--- SOURCE DATA Enclosed Below ---

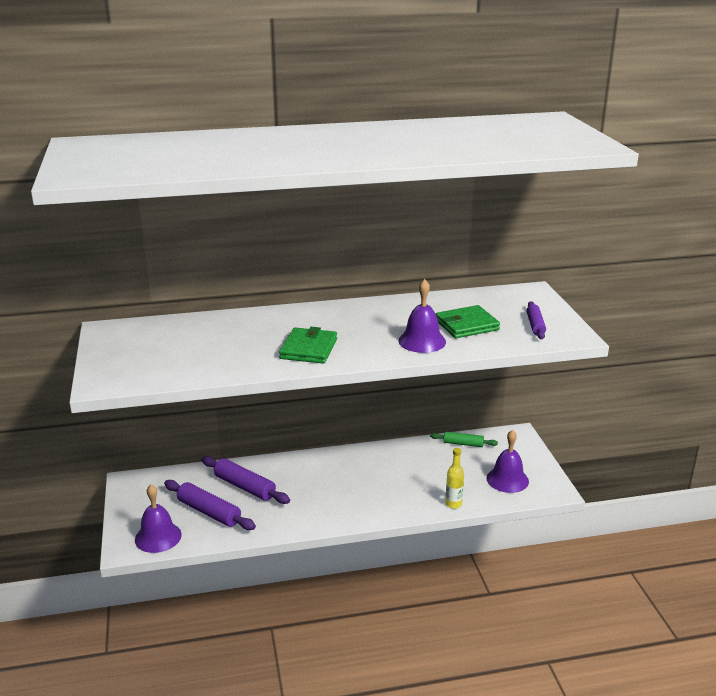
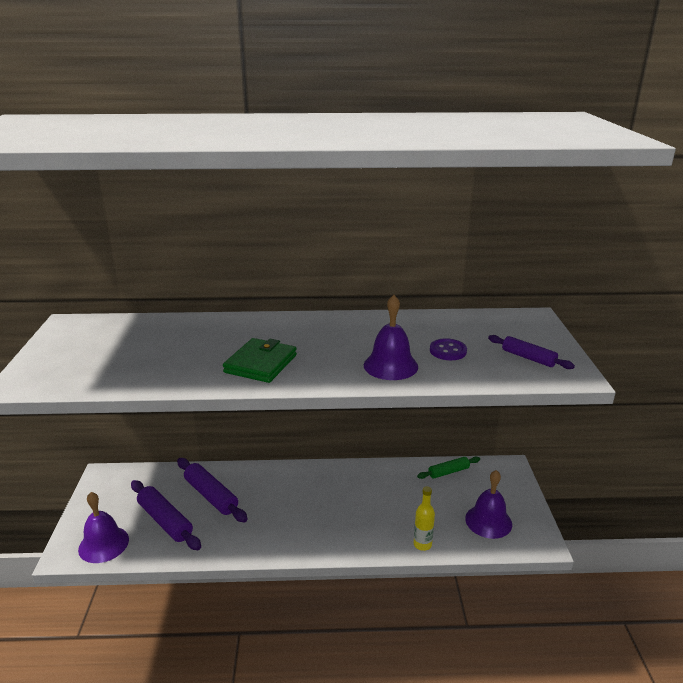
camera: 10 degrees right, 0 degrees up
(463, 444) = (448, 472): green rolling pin -> green rolling pin turned 45 degrees counterclockwise
(466, 325) = (448, 351): green wallet -> purple button
(535, 325) = (528, 358): purple rolling pin -> purple rolling pin turned 60 degrees counterclockwise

--- End of Enclosed SOURCE DATA ---

WHAT IS REQUIRED:
Look through the listing above. Pick out each line with "turned" and copy it.

FINAL ANSWER:
(463, 444) = (448, 472): green rolling pin -> green rolling pin turned 45 degrees counterclockwise
(535, 325) = (528, 358): purple rolling pin -> purple rolling pin turned 60 degrees counterclockwise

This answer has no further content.